■ Objective ■
Print every line of the entries below verbatim, leaving out the pictures.
+++ Given information
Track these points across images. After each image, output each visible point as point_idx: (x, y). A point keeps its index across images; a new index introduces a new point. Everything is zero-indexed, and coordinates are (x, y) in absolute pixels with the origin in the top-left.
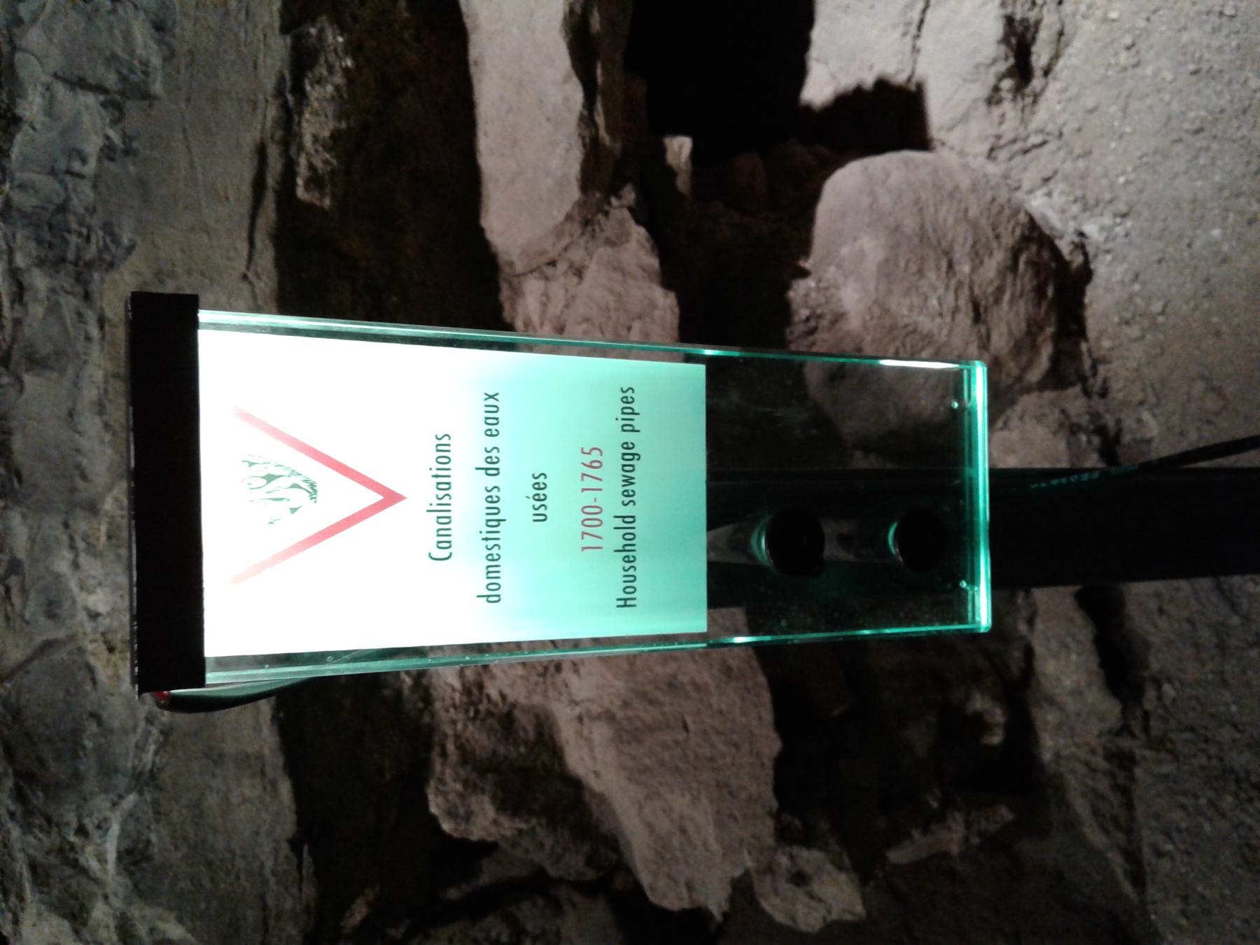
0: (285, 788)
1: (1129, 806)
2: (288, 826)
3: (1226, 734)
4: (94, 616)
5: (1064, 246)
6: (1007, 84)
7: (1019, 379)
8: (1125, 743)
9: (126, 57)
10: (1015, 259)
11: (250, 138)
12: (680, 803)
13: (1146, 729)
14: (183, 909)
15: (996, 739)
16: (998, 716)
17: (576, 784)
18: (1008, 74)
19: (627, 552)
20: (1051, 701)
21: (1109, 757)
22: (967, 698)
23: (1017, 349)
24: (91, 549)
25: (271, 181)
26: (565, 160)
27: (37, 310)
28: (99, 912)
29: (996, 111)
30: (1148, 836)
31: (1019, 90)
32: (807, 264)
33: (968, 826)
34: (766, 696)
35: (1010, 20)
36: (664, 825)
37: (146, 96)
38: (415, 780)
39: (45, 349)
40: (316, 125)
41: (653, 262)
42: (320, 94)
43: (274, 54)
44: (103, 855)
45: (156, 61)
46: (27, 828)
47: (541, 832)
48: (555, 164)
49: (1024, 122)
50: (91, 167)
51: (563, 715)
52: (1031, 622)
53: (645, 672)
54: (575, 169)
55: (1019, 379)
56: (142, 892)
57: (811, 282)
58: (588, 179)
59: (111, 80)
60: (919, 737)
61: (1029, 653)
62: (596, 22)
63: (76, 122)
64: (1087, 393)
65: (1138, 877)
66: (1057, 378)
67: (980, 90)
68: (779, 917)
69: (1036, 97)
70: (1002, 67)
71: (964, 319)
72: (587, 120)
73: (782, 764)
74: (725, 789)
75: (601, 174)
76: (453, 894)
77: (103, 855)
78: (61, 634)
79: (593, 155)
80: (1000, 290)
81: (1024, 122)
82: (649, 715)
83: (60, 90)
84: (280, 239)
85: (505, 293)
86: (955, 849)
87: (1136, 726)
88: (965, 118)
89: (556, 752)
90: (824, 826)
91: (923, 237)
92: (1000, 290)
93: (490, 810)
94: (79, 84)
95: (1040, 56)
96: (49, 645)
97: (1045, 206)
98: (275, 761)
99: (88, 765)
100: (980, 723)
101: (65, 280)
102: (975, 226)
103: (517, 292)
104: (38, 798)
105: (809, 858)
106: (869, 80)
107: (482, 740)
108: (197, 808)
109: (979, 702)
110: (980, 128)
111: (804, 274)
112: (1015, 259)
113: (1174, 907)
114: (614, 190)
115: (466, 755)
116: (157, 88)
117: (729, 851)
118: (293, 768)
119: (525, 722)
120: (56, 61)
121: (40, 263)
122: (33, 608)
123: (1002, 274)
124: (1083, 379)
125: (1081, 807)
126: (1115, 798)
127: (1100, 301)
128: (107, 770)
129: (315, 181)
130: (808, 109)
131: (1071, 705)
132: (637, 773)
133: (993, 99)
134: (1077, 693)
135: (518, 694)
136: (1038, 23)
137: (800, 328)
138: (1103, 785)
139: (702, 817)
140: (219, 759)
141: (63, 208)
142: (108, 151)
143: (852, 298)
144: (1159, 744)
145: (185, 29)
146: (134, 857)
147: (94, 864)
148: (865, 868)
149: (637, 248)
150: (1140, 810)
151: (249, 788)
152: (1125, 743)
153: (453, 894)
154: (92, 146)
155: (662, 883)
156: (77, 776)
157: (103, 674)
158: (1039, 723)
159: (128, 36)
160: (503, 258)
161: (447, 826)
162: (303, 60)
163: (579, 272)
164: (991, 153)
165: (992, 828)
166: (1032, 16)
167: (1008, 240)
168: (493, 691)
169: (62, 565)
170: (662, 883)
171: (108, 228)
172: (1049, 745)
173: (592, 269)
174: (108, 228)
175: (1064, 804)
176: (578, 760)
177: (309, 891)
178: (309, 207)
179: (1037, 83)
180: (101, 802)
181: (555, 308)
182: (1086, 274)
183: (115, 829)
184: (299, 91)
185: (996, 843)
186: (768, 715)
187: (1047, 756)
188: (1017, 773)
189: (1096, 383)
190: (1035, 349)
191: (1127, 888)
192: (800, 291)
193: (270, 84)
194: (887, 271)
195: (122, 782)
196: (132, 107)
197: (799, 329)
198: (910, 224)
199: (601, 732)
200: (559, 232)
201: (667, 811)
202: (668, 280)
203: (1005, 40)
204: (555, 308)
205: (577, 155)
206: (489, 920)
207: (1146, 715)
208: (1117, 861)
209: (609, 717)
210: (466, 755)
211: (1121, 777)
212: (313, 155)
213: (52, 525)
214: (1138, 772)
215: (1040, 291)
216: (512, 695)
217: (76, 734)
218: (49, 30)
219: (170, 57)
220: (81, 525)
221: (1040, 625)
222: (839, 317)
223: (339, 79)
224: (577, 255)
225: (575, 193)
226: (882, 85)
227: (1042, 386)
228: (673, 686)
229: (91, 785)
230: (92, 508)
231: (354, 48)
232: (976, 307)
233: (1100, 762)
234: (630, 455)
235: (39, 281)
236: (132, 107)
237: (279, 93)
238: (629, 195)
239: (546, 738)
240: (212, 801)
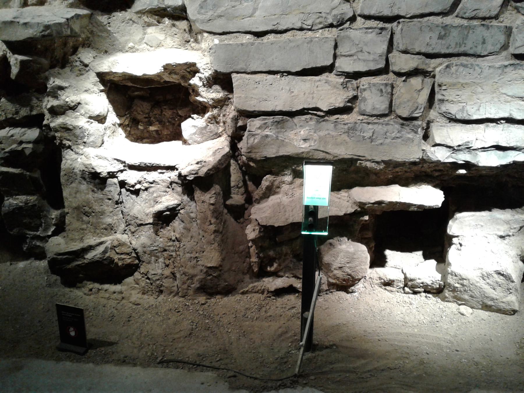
++++++
■ Exercise result ■
Track these points across images. After each image, output each visible point as point_idx: (x, y). A point keeps its index across images; a new index introduces a new point. Everything is zero-indexed, and coordinates are (x, y) in absolute pixels with the origin in the top-left.
0: (285, 788)
1: (1129, 806)
2: (288, 826)
3: (1226, 734)
4: (94, 616)
5: (1064, 246)
6: (1007, 84)
7: (1019, 379)
8: (1125, 743)
9: (126, 57)
10: (1015, 259)
11: (250, 138)
12: (680, 803)
13: (1146, 729)
14: (183, 909)
15: (996, 739)
16: (998, 716)
17: (576, 784)
18: (1008, 74)
19: (627, 552)
20: (1051, 701)
21: (1109, 757)
22: (967, 698)
23: (1017, 349)
24: (91, 549)
25: (271, 181)
26: (565, 160)
27: (37, 310)
28: (99, 912)
29: (996, 111)
30: (1148, 836)
31: (1019, 90)
32: (807, 264)
33: (968, 826)
34: (766, 696)
35: (1010, 20)
36: (664, 825)
37: (146, 96)
38: (415, 780)
39: (45, 349)
40: (316, 125)
41: (653, 262)
42: (320, 94)
43: (274, 54)
44: (103, 855)
45: (156, 61)
46: (27, 828)
47: (541, 832)
48: (555, 164)
49: (1024, 122)
50: (91, 167)
51: (563, 715)
52: (1031, 622)
53: (645, 672)
54: (575, 169)
55: (1019, 379)
56: (142, 892)
57: (811, 282)
58: (588, 179)
59: (111, 80)
60: (919, 737)
61: (1029, 653)
62: (596, 22)
63: (76, 122)
64: (1087, 393)
65: (1138, 877)
66: (1057, 378)
67: (980, 90)
68: (779, 917)
69: (1036, 97)
70: (1002, 67)
71: (964, 319)
72: (587, 120)
73: (782, 764)
74: (725, 789)
75: (601, 174)
76: (453, 894)
77: (103, 855)
78: (61, 634)
79: (593, 155)
80: (1000, 290)
81: (1024, 122)
82: (649, 715)
83: (60, 90)
84: (280, 239)
85: (505, 293)
86: (955, 849)
87: (1136, 726)
88: (965, 118)
89: (556, 752)
90: (824, 826)
91: (923, 237)
92: (1000, 290)
93: (490, 810)
94: (79, 84)
95: (1040, 56)
96: (49, 645)
97: (1045, 206)
98: (275, 761)
99: (88, 765)
100: (980, 723)
101: (65, 280)
102: (975, 226)
103: (517, 292)
104: (38, 798)
105: (809, 858)
106: (869, 80)
107: (482, 740)
108: (197, 808)
109: (979, 702)
110: (980, 128)
111: (804, 274)
112: (1015, 259)
113: (1174, 907)
114: (614, 190)
115: (466, 755)
116: (157, 88)
117: (729, 851)
118: (293, 768)
119: (525, 722)
120: (56, 61)
121: (40, 263)
122: (33, 608)
123: (1002, 274)
124: (1083, 379)
125: (1081, 807)
126: (1115, 798)
127: (1100, 301)
128: (107, 770)
129: (315, 181)
130: (808, 109)
131: (1071, 705)
132: (637, 773)
133: (993, 99)
134: (1077, 693)
135: (518, 694)
136: (1038, 23)
137: (800, 328)
138: (1103, 785)
139: (702, 817)
140: (219, 759)
141: (63, 208)
142: (108, 151)
143: (852, 298)
144: (1159, 744)
145: (185, 29)
146: (134, 857)
147: (94, 864)
148: (865, 868)
149: (637, 248)
150: (1140, 810)
151: (249, 788)
152: (1125, 743)
153: (453, 894)
154: (92, 146)
155: (662, 883)
156: (77, 776)
157: (103, 674)
158: (1039, 723)
159: (128, 36)
160: (503, 258)
161: (447, 826)
162: (303, 60)
163: (579, 272)
164: (991, 153)
165: (992, 828)
166: (1032, 16)
167: (1008, 240)
168: (493, 691)
169: (62, 565)
170: (662, 883)
171: (108, 228)
172: (1049, 745)
173: (592, 269)
174: (108, 228)
175: (1064, 804)
176: (578, 760)
177: (309, 891)
178: (309, 207)
179: (1037, 83)
180: (101, 802)
181: (555, 308)
182: (1086, 274)
183: (115, 829)
184: (299, 91)
185: (996, 843)
186: (768, 715)
187: (1047, 756)
188: (1017, 773)
189: (1096, 383)
190: (1035, 349)
191: (1127, 888)
192: (800, 291)
193: (270, 84)
194: (887, 271)
195: (122, 782)
196: (132, 107)
197: (799, 329)
198: (910, 224)
199: (601, 732)
200: (559, 232)
201: (667, 811)
202: (668, 280)
203: (1005, 40)
204: (555, 308)
205: (577, 155)
206: (489, 920)
207: (1146, 715)
208: (1117, 861)
209: (609, 717)
210: (466, 755)
211: (1121, 777)
212: (313, 155)
213: (52, 525)
214: (1138, 772)
215: (1040, 291)
216: (512, 695)
217: (76, 734)
218: (49, 30)
219: (170, 57)
220: (81, 525)
221: (1040, 625)
222: (839, 317)
223: (339, 79)
224: (577, 255)
225: (575, 193)
226: (882, 85)
227: (1042, 386)
228: (673, 686)
229: (91, 785)
230: (92, 508)
231: (354, 48)
232: (976, 307)
233: (1100, 762)
234: (630, 455)
235: (39, 281)
236: (132, 107)
237: (279, 93)
238: (629, 195)
239: (546, 738)
240: (212, 801)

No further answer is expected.